[Difference listings]
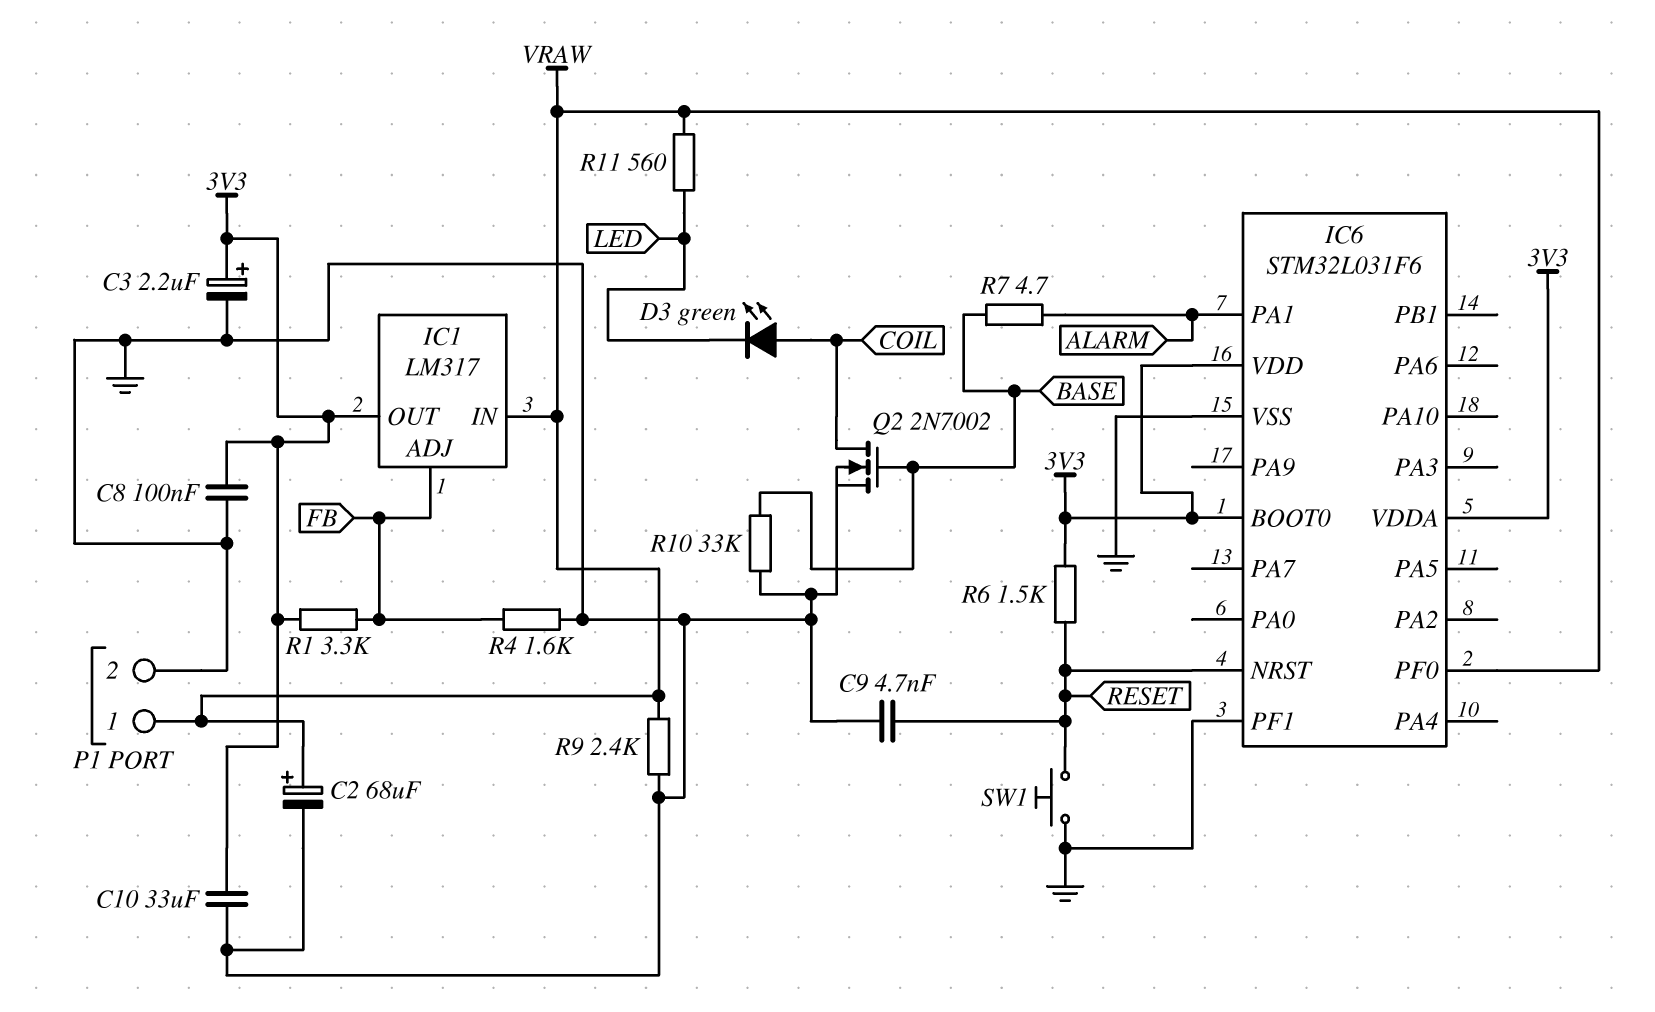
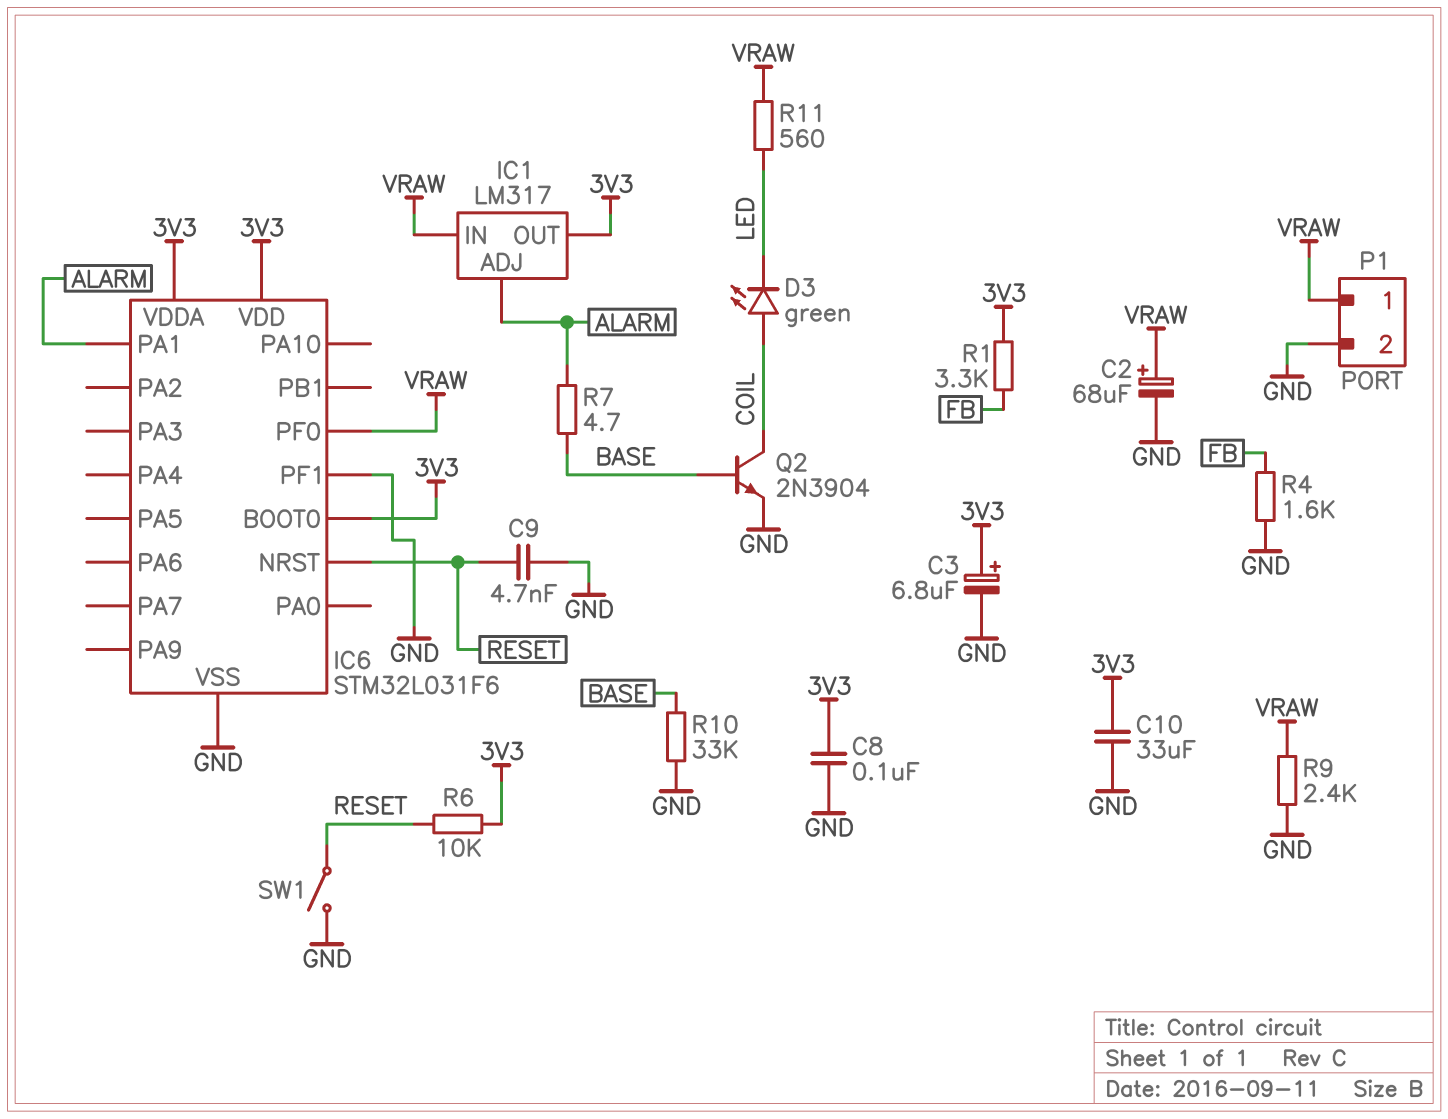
C3: 2.2uF (plus 3V3, minus GND) -> 6.8uF (plus 3V3, minus GND)
IC1 pin ADJ: FB -> ALARM
Q2: NMOS 2N7002 (G BASE, D COIL, S GND) -> NPN 2N3904 (B BASE, C COIL, E GND)
R6: 1.5k (3V3, RESET) -> 10k (3V3, RESET)
SW1: button (GND, RESET) -> switch (GND, RESET)

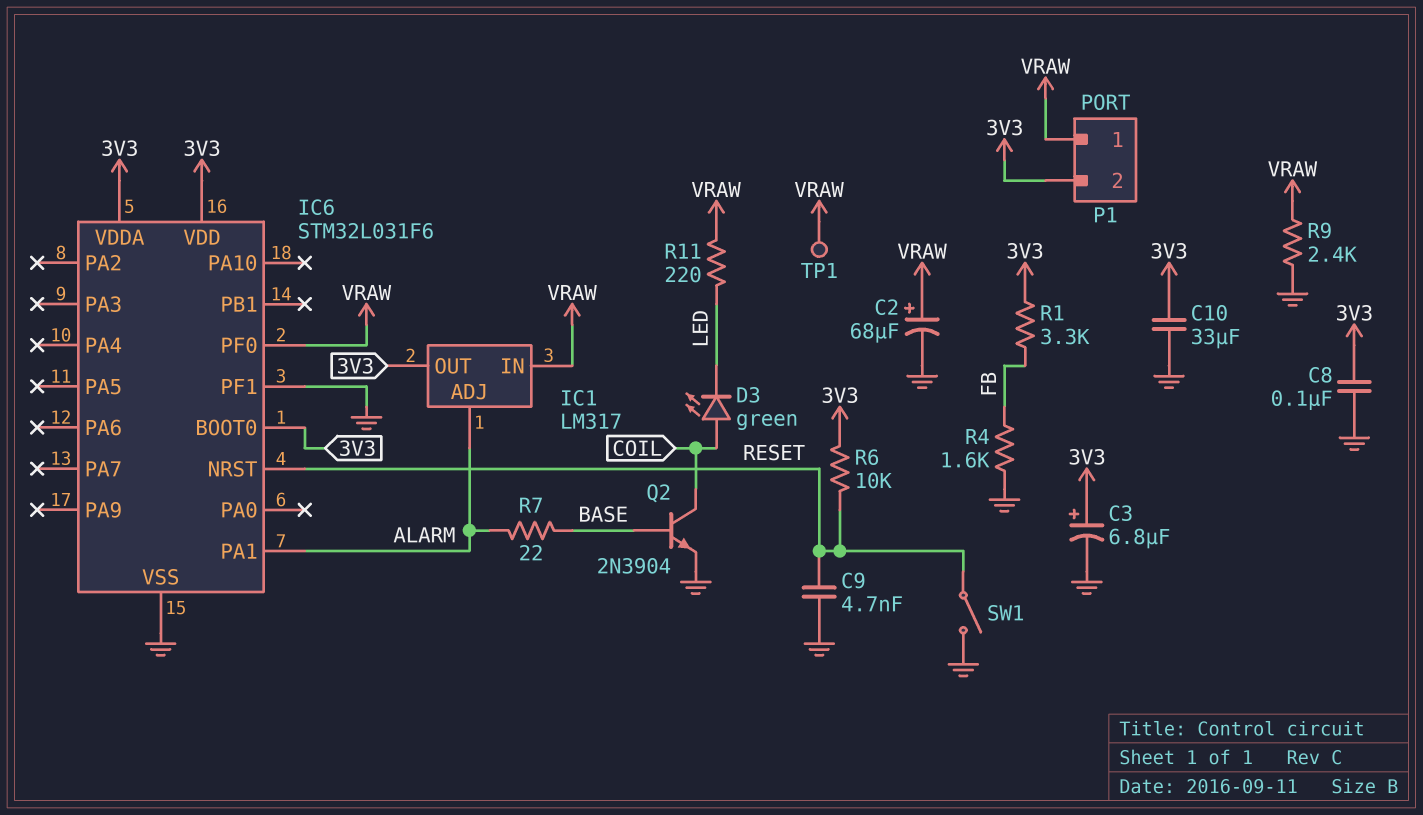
P1 pin 2: GND -> 3V3
R7: 4.7 (ALARM, BASE) -> 22 (ALARM, BASE)
R10: 33k (BASE, GND) -> none
R11: 560 (LED, VRAW) -> 220 (LED, VRAW)
TP1: none -> test point (VRAW)

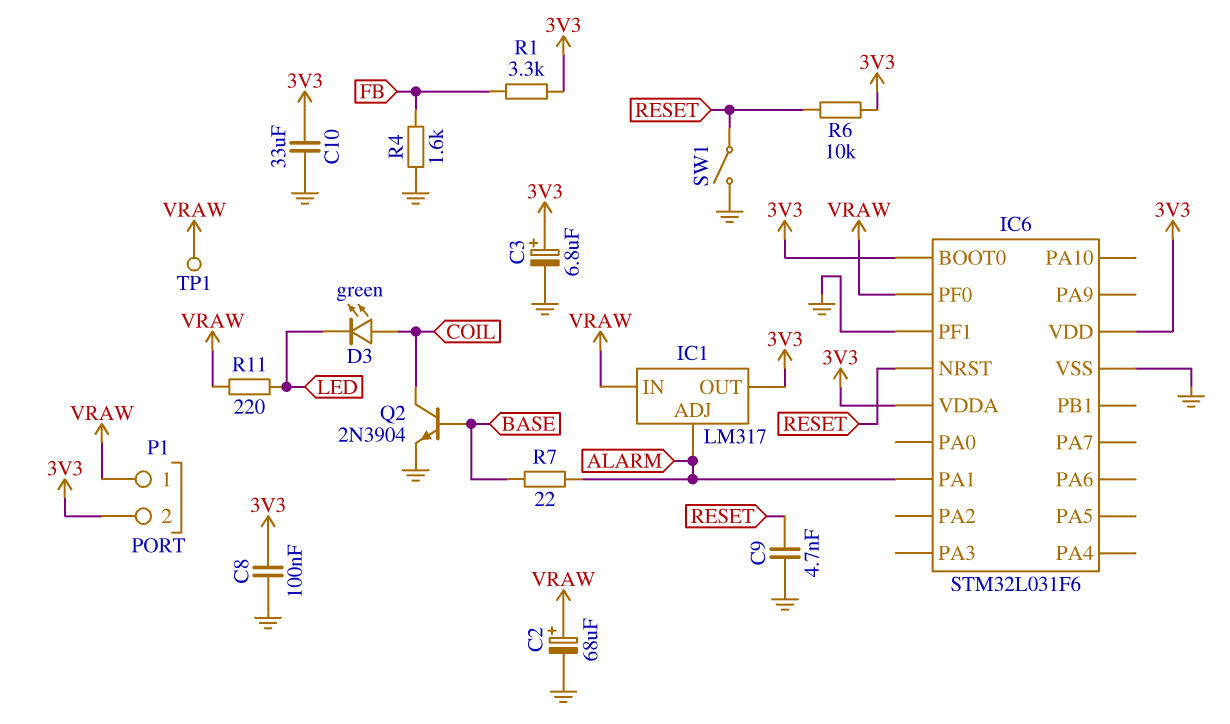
R9: 2.4k (GND, VRAW) -> none

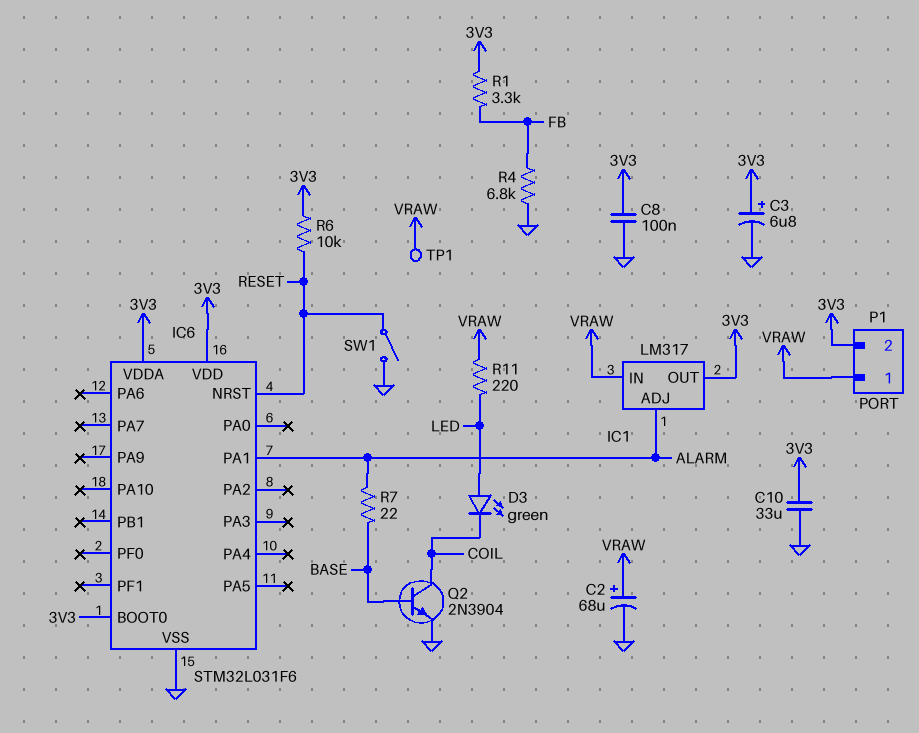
C9: 4.7nF (GND, RESET) -> none
D3: LED green (A COIL, K LED) -> LED green (A LED, K COIL)
IC6 pin PF0: VRAW -> none
IC6 pin PF1: GND -> none
R4: 1.6k (FB, GND) -> 6.8k (FB, GND)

EXERCISE REQUIREMENTS. Word for word, give the entries above again, with no images included.

SOLUTION TO THE EXERCISE.
C3: 2.2uF (plus 3V3, minus GND) -> 6.8uF (plus 3V3, minus GND)
IC1 pin ADJ: FB -> ALARM
Q2: NMOS 2N7002 (G BASE, D COIL, S GND) -> NPN 2N3904 (B BASE, C COIL, E GND)
R6: 1.5k (3V3, RESET) -> 10k (3V3, RESET)
SW1: button (GND, RESET) -> switch (GND, RESET)

P1 pin 2: GND -> 3V3
R7: 4.7 (ALARM, BASE) -> 22 (ALARM, BASE)
R10: 33k (BASE, GND) -> none
R11: 560 (LED, VRAW) -> 220 (LED, VRAW)
TP1: none -> test point (VRAW)

R9: 2.4k (GND, VRAW) -> none

C9: 4.7nF (GND, RESET) -> none
D3: LED green (A COIL, K LED) -> LED green (A LED, K COIL)
IC6 pin PF0: VRAW -> none
IC6 pin PF1: GND -> none
R4: 1.6k (FB, GND) -> 6.8k (FB, GND)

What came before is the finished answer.